Every line from the one with "D1: none -> diode (A N_12, K GND)" through the final line of the entries below should be returned exactly; leave out all other lines.

Provided records:
BEGIN

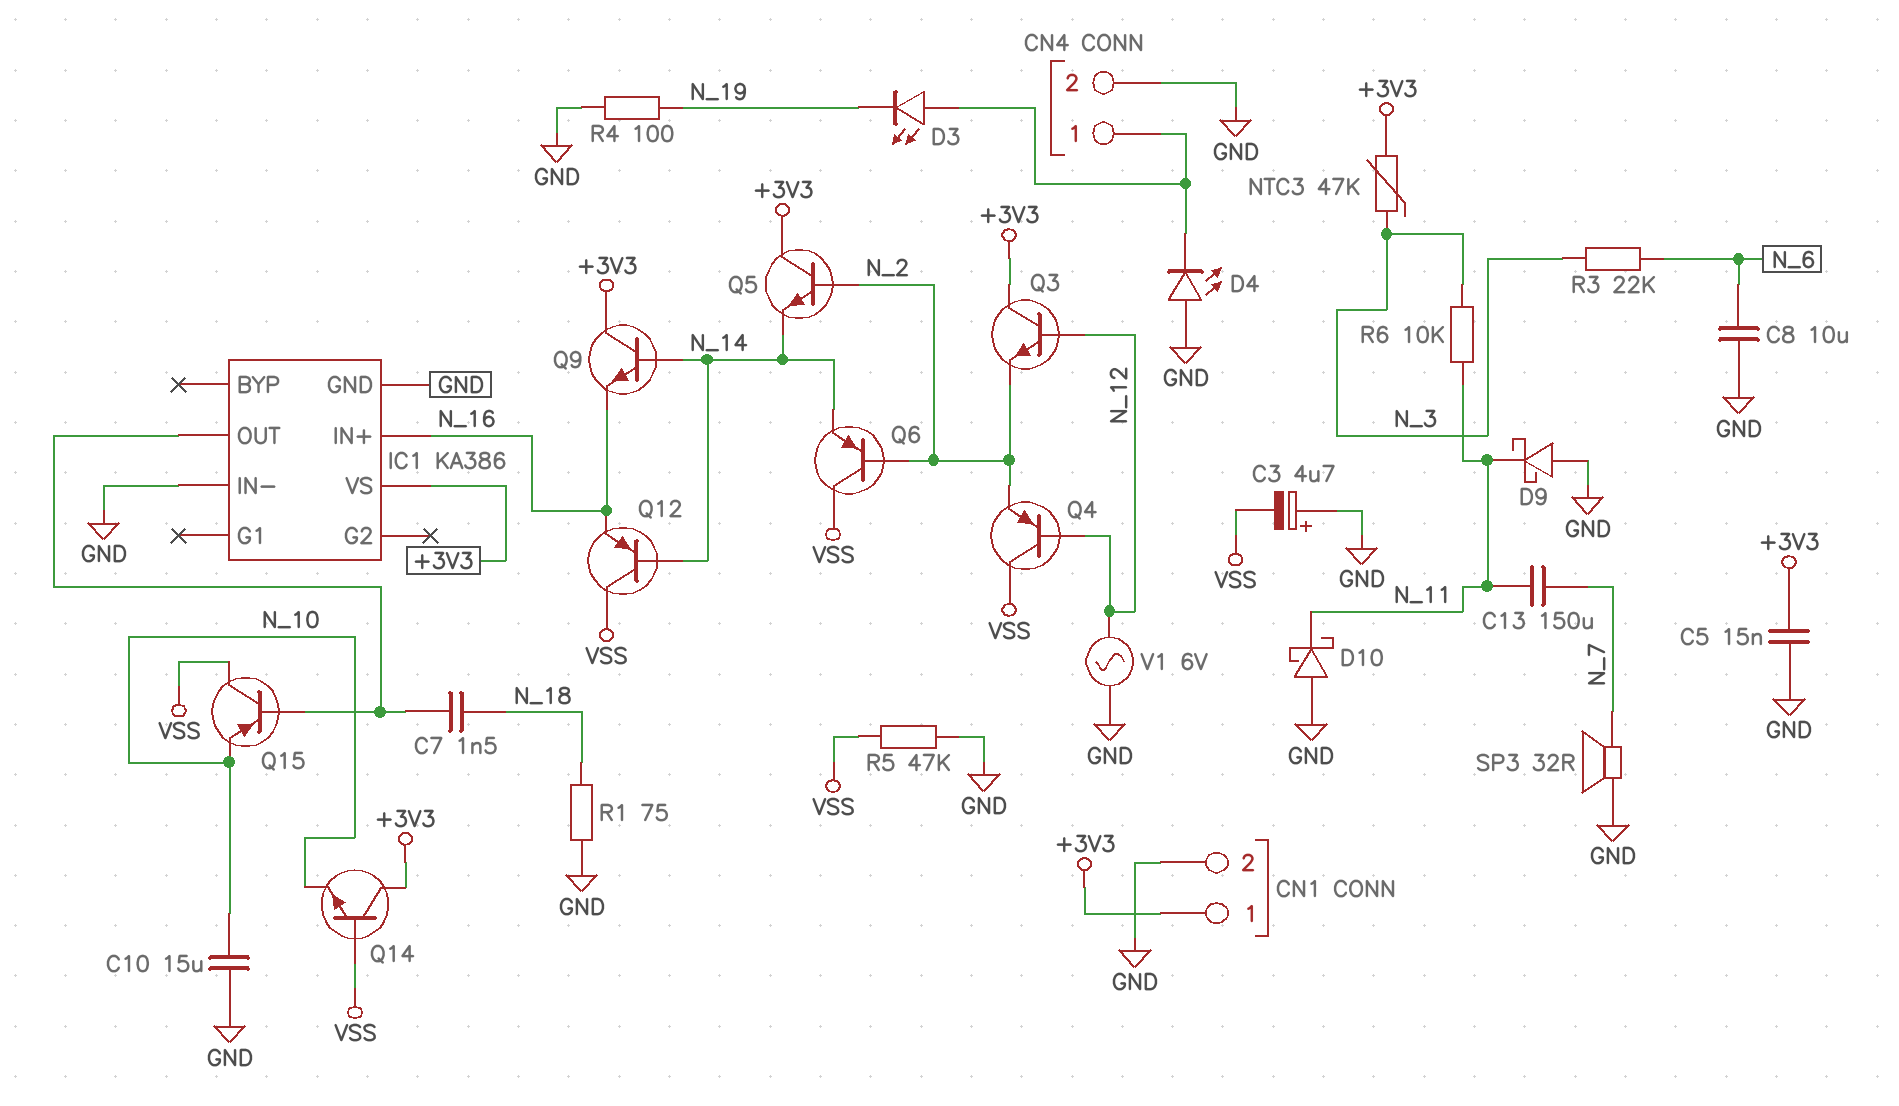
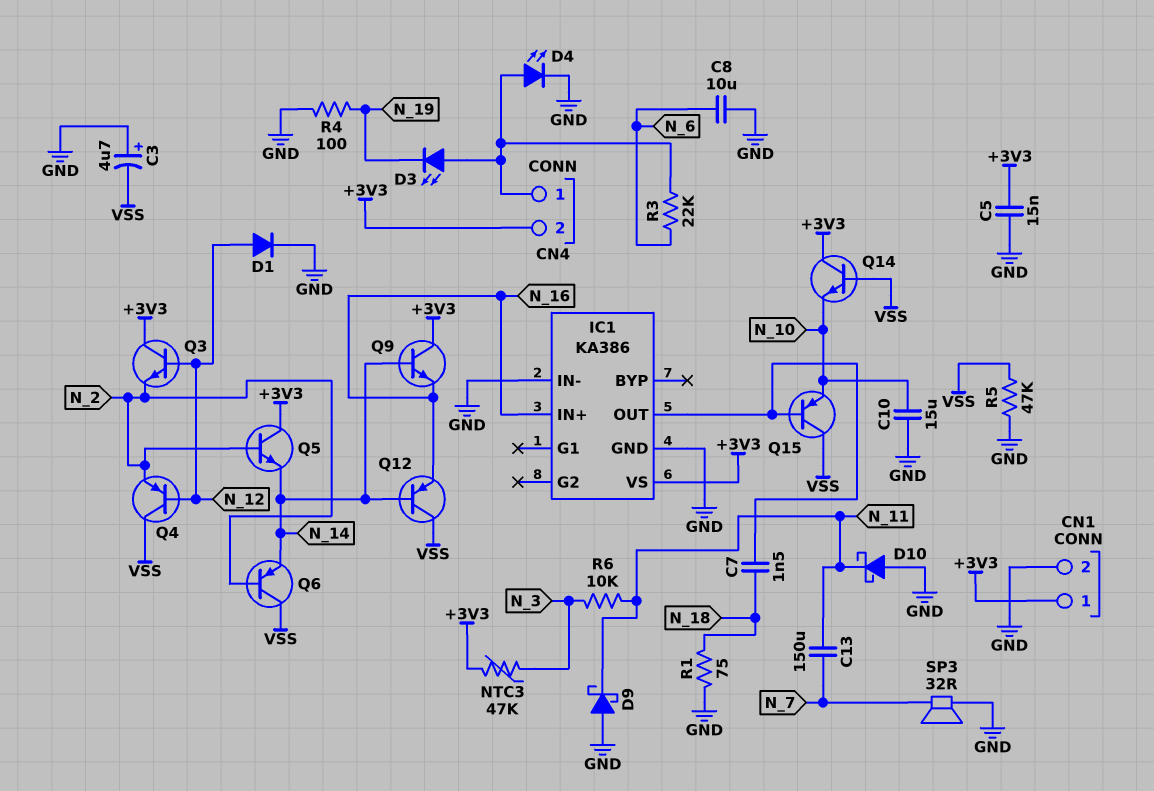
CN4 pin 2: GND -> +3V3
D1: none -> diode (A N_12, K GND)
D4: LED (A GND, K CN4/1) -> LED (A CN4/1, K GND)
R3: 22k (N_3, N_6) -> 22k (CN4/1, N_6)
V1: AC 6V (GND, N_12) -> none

END

Answer for this exercise:
D1: none -> diode (A N_12, K GND)
D4: LED (A GND, K CN4/1) -> LED (A CN4/1, K GND)
R3: 22k (N_3, N_6) -> 22k (CN4/1, N_6)
V1: AC 6V (GND, N_12) -> none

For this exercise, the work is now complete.